Work order:
Word for word, reproduce all entries below, leaving every picture out.

____ Dataset

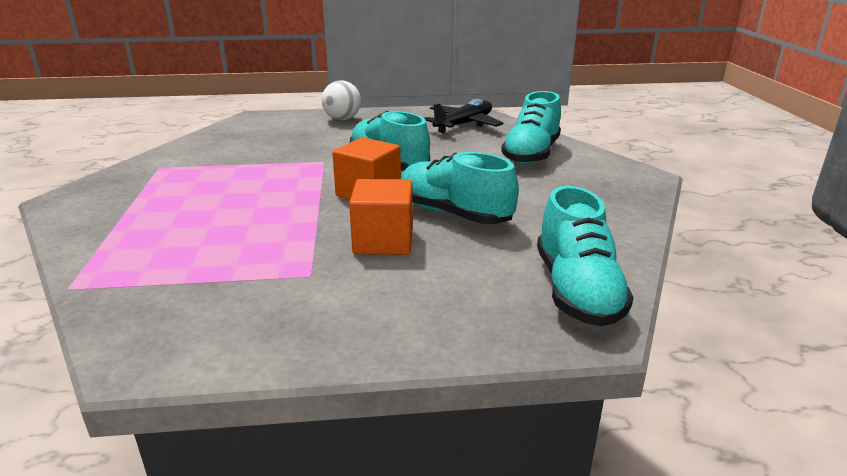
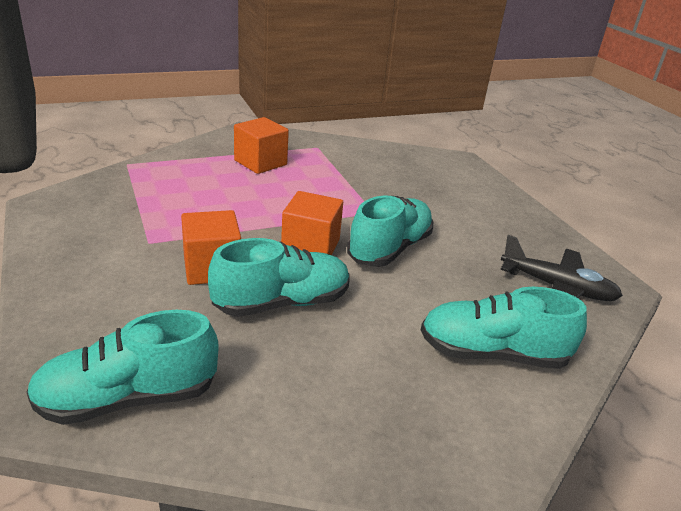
camera: 70 degrees right, 5 degrees up
(166, 199) = (260, 162): none -> orange cube
(342, 119) = (496, 204): white ball -> none
(453, 214) = (282, 303): turquoise shoe -> turquoise shoe turned 45 degrees clockwise

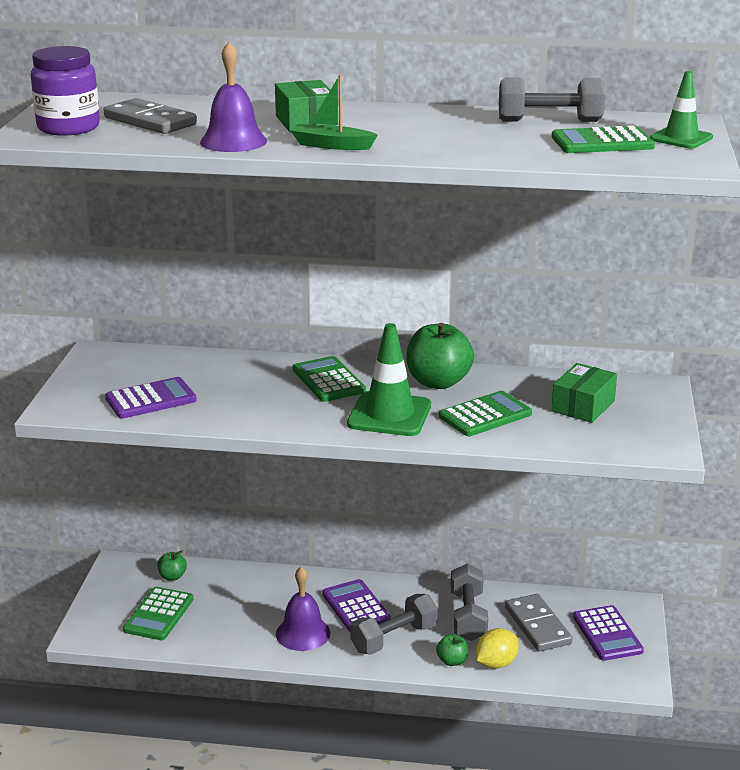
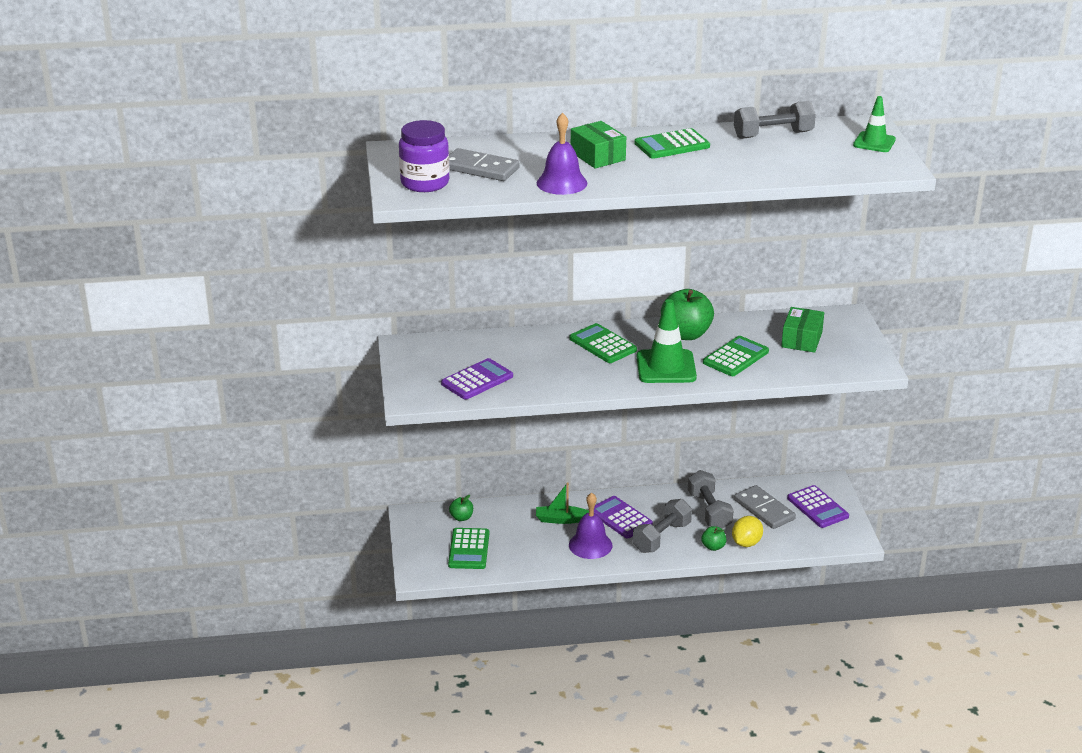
camera: 15 degrees left, 5 degrees up
(332, 145) = (636, 179): green boat -> green boat (561, 519)
(602, 142) = (823, 153): green calculator -> green calculator (672, 145)

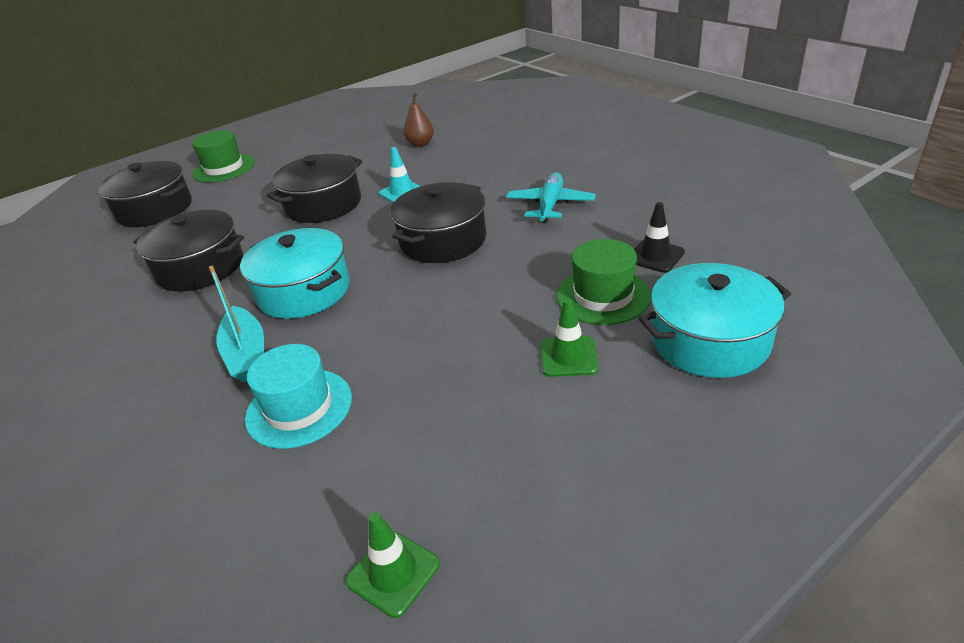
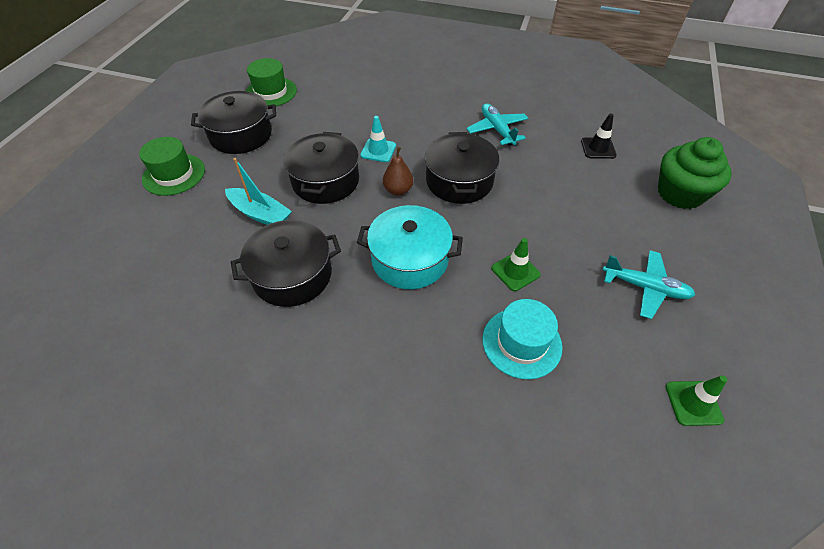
camera: 40 degrees left, 15 degrees up
(155, 209) = (158, 239): black pot -> black pot (241, 135)
(247, 354) = (434, 325): turquoise boat -> turquoise boat (260, 214)
(420, 144) = (337, 102): brown pear -> brown pear (398, 190)
(509, 421) = (645, 287): none -> turquoise plane
(569, 357) = (628, 233): green traffic cone -> green traffic cone (515, 271)
(603, 296) = (601, 186): green hat -> green hat (271, 92)
(709, 340) = (680, 193): turquoise pot -> green cupcake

________

Task response:
camera: 70 degrees right, 5 degrees up
(166, 199) = (260, 162): none -> orange cube
(342, 119) = (496, 204): white ball -> none
(453, 214) = (282, 303): turquoise shoe -> turquoise shoe turned 45 degrees clockwise

camera: 15 degrees left, 5 degrees up
(332, 145) = (636, 179): green boat -> green boat (561, 519)
(602, 142) = (823, 153): green calculator -> green calculator (672, 145)

camera: 40 degrees left, 15 degrees up
(155, 209) = (158, 239): black pot -> black pot (241, 135)
(247, 354) = (434, 325): turquoise boat -> turquoise boat (260, 214)
(420, 144) = (337, 102): brown pear -> brown pear (398, 190)
(509, 421) = (645, 287): none -> turquoise plane
(569, 357) = (628, 233): green traffic cone -> green traffic cone (515, 271)
(603, 296) = (601, 186): green hat -> green hat (271, 92)
(709, 340) = (680, 193): turquoise pot -> green cupcake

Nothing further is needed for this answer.